Scene difference descriptions
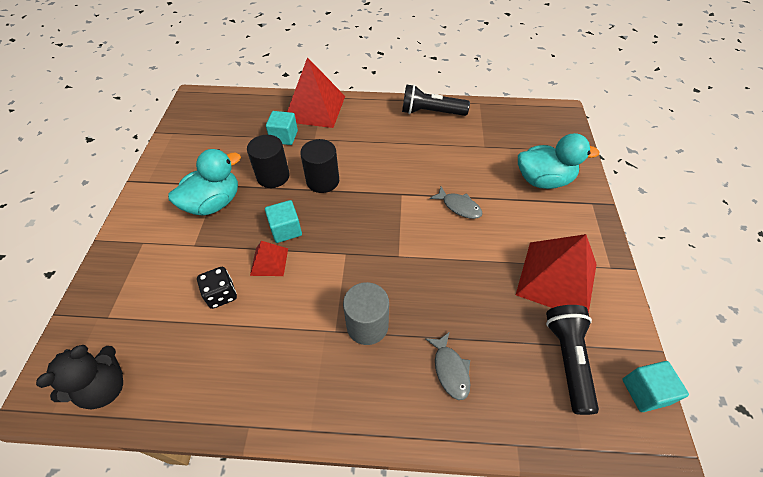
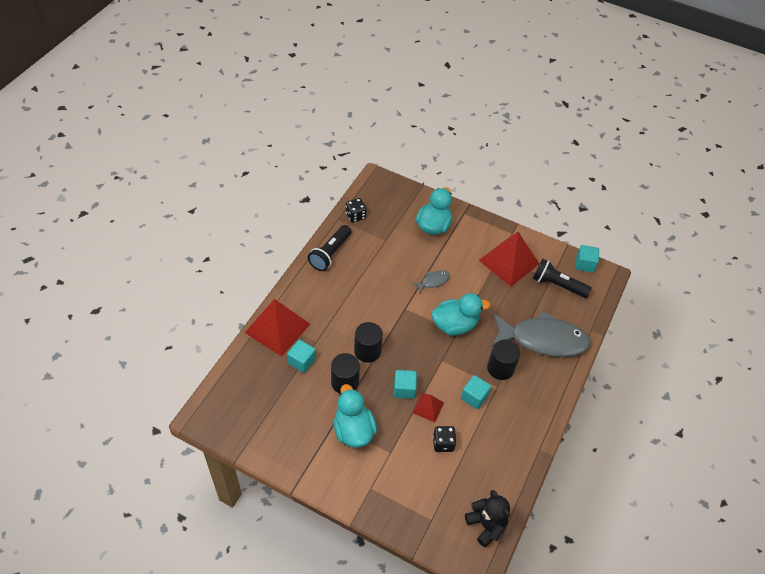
camera: 70 degrees left, 0 degrees up
grey cylinder [343,282,389,345] -> black cylinder [487,340,520,380]
grey fish [425,332,470,400] -> grey fish [491,310,591,357], size x2.39
none -> black dice [346,198,367,223]
none -> turquoise duck [431,293,491,335]
none -> turquoise cube [461,375,491,409]

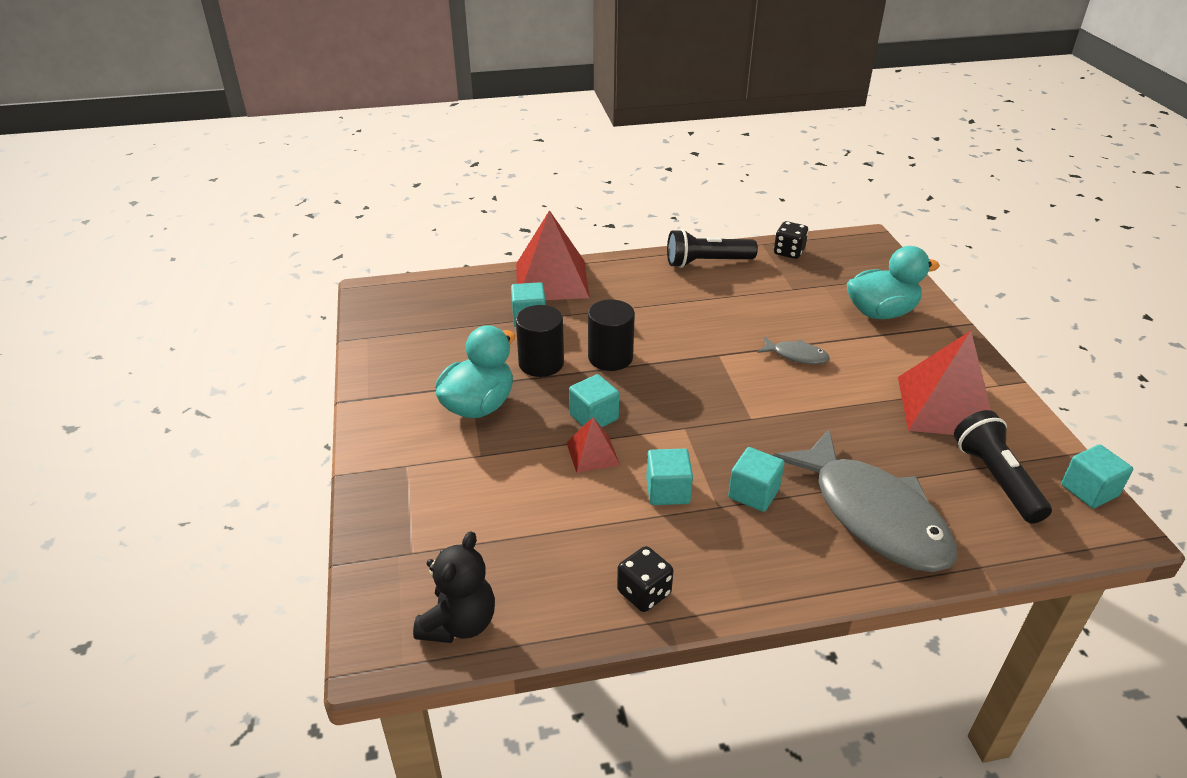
camera: 55 degrees right, 15 degrees down
turquoise duck [431,293,491,335] -> none
black dice [433,426,457,452] -> black dice moved to [617,546,673,612]
black cylinder [487,340,520,380] -> turquoise cube [728,447,785,512]

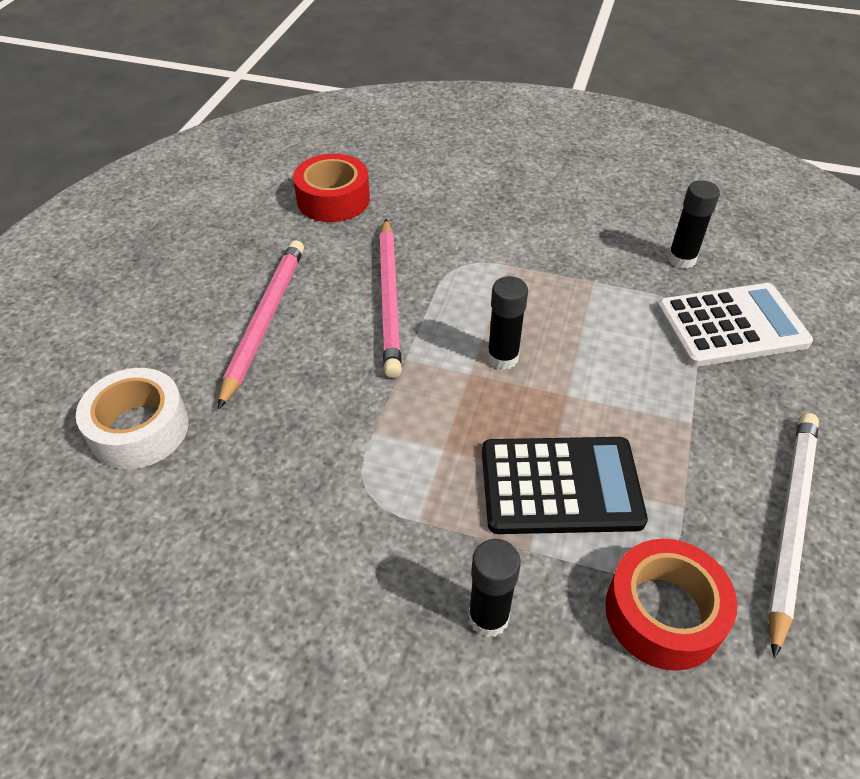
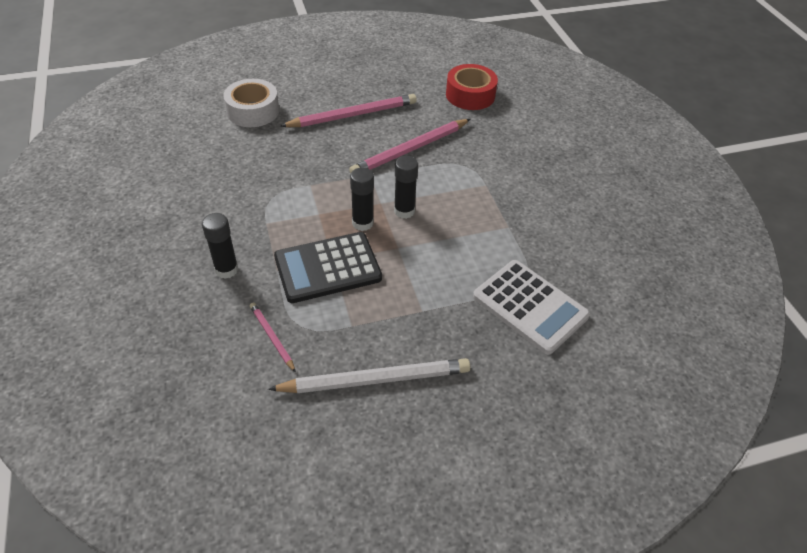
camera: 55 degrees right, 0 degrees up
black calculator [482,437,648,534] -> black calculator turned 105 degrees clockwise [274,232,382,303]
red tape [605,539,737,671] -> pink pencil [250,302,296,373]
black glue stick [668,180,720,269] -> black glue stick moved to [350,167,374,231]

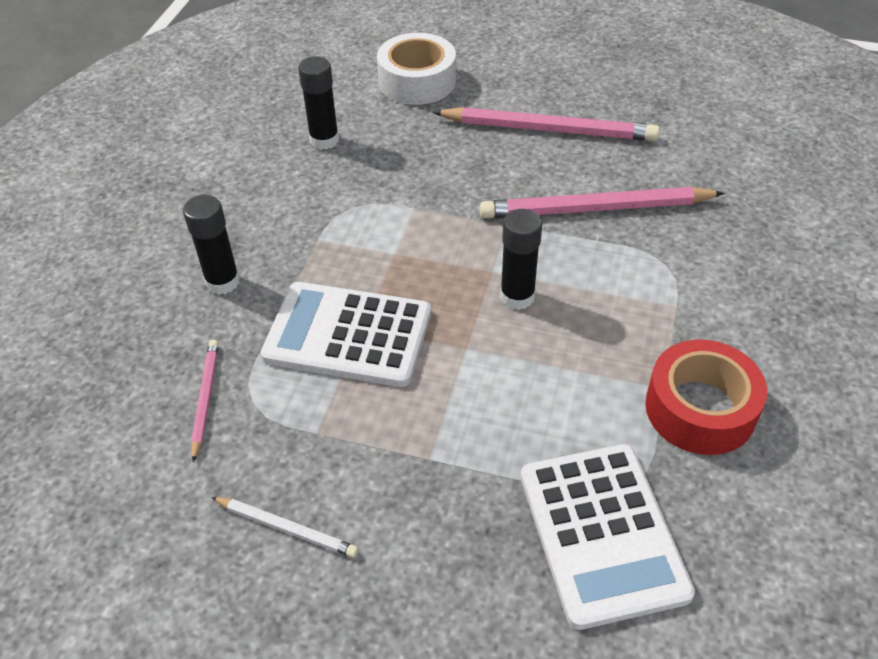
camera: 35 degrees right, 0 degrees up
white pencil [268,358,470,393] -> white pencil [211,497,358,558], size x0.51
black calculator [274,232,382,303] -> white calculator [261,282,431,387]
black glue stick [350,167,374,231] -> black glue stick moved to [298,56,339,150]
red tape [446,64,498,110] -> red tape moved to [645,340,767,455]

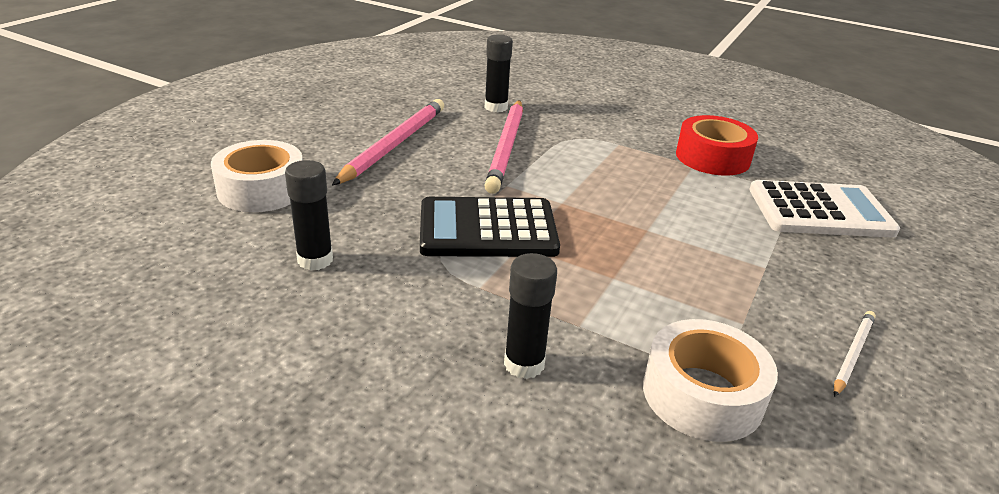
camera: 80 degrees left, 15 degrees down
pink pencil [191,340,219,462] -> white tape [643,319,778,442]
white calculator [261,282,431,387] -> none
black glue stick [500,209,542,310] -> black glue stick moved to [485,34,513,112]
none -> black calculator [420,197,560,257]

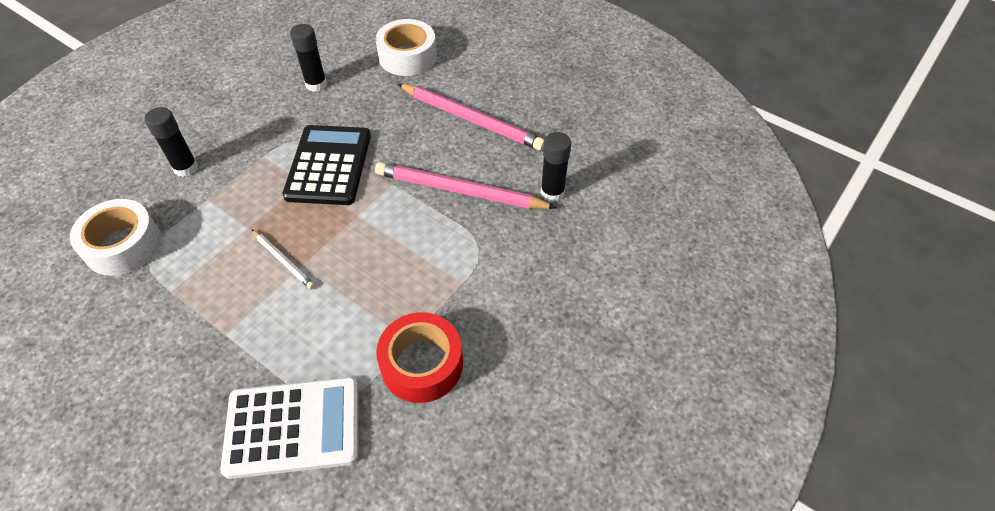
camera: 100 degrees right, 20 degrees up
white calculator [749,180,900,238] -> white calculator turned 105 degrees counterclockwise [220,377,359,479]
white pencil [834,311,876,397] -> white pencil moved to [251,229,315,290]

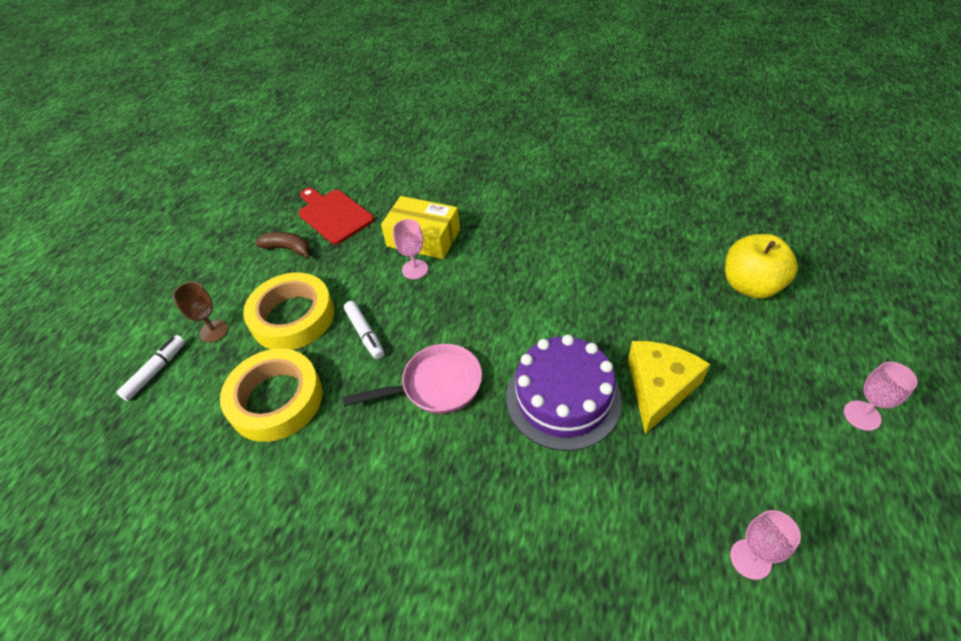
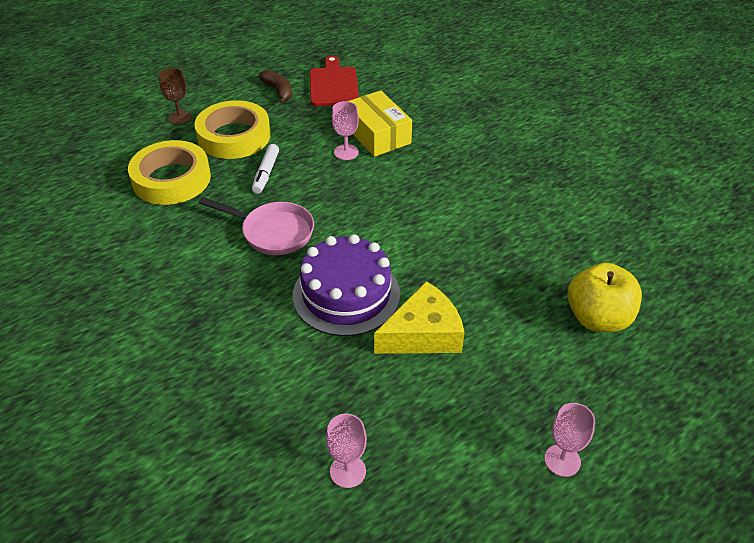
camera: 35 degrees right, 5 degrees down
white marker [116,335,185,401] -> none

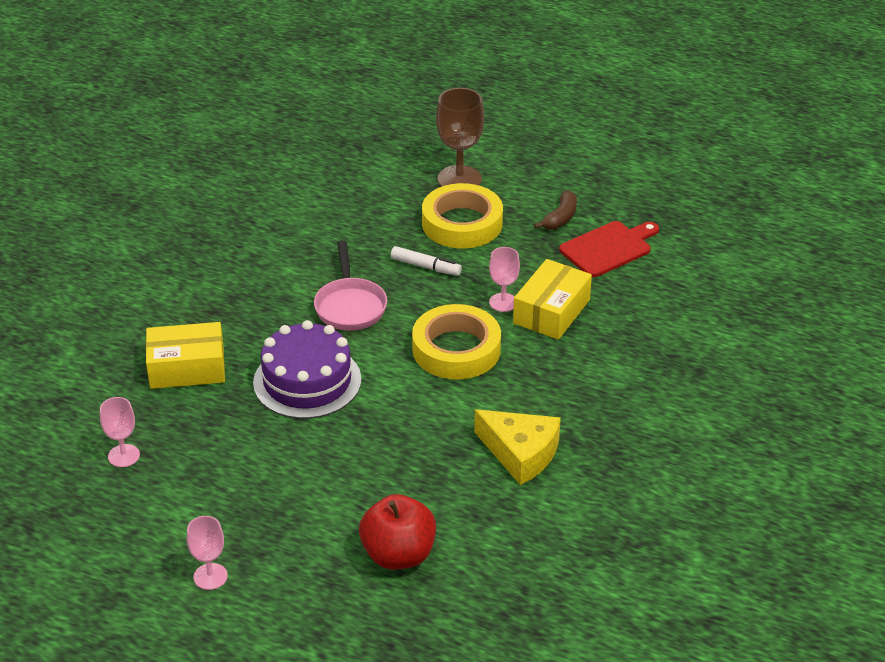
camera: 60 degrees right, 5 degrees down
yellow tape [128,140,211,205] -> yellow tape moved to [412,304,501,380]
brown goblet [159,68,192,125] -> brown goblet [436,88,484,187], size x1.71
white marker [252,144,279,194] -> white marker turned 135 degrees counterclockwise [391,246,462,276]
yellow cheese [374,281,464,354] -> yellow cheese moved to [474,409,561,485]
yellow apple [567,262,642,332] -> red apple [359,494,436,569]
none -> yellow box [146,322,225,389]

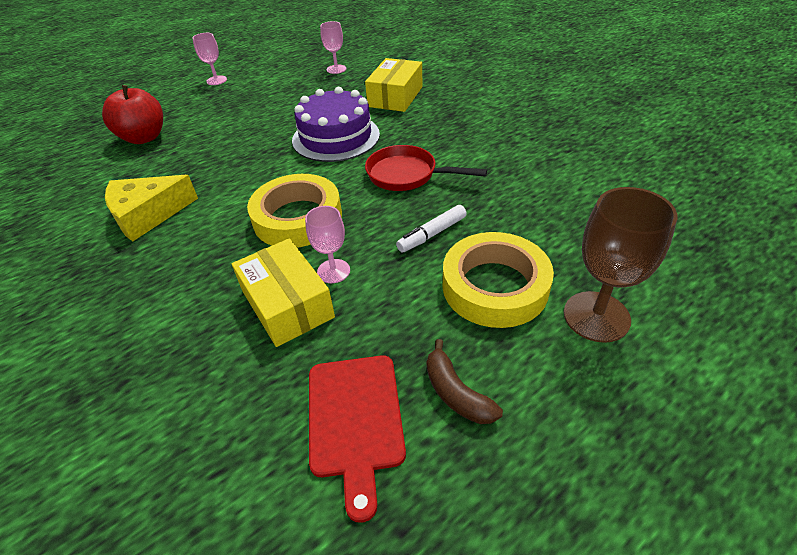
camera: 120 degrees right, 5 degrees up
pink pan [314,240,387,331] -> red pan [365,145,487,191]

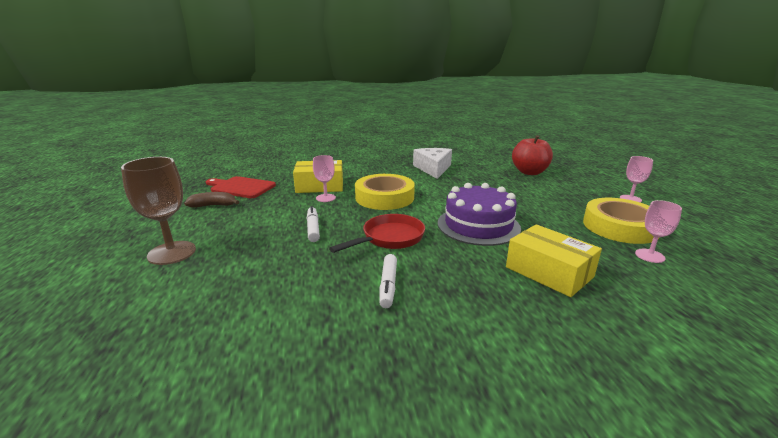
camera: 115 degrees right, 20 degrees down
yellow cheese [105,175,198,242] -> white cheese [413,148,452,179]
yellow tape [443,232,554,328] -> yellow tape moved to [583,198,660,244]
none -> white marker [379,254,397,308]

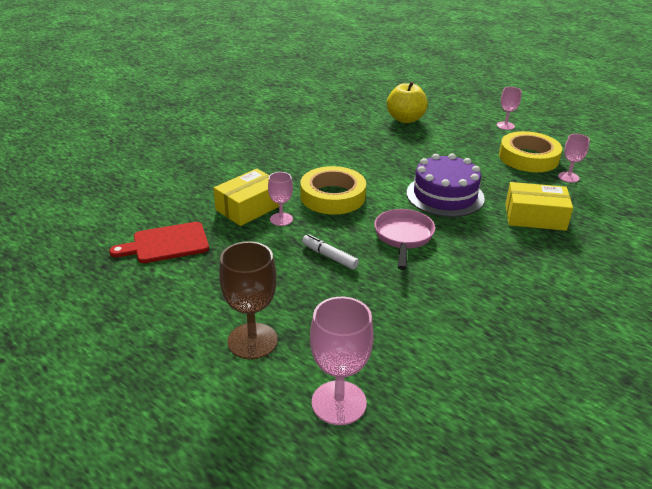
camera: 40 degrees left, 10 degrees up
brown banana [184,192,239,208] -> none
red pan [329,214,425,253] -> pink pan [374,209,435,270]
white marker [379,254,397,308] -> none
white cheese [413,148,452,179] -> none
red apple [512,135,553,175] -> yellow apple [387,82,428,123]
none -> pink goblet [310,297,374,425]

* Exercise directions
Pictures must be left out. Repeat exactly the lines from the one containing "yellow tape [443,232,554,328]" through the final line of the data.

* Problem solution
yellow tape [443,232,554,328] -> yellow tape moved to [583,198,660,244]
none -> white marker [379,254,397,308]

camera: 40 degrees left, 10 degrees up
brown banana [184,192,239,208] -> none
red pan [329,214,425,253] -> pink pan [374,209,435,270]
white marker [379,254,397,308] -> none
white cheese [413,148,452,179] -> none
red apple [512,135,553,175] -> yellow apple [387,82,428,123]
none -> pink goblet [310,297,374,425]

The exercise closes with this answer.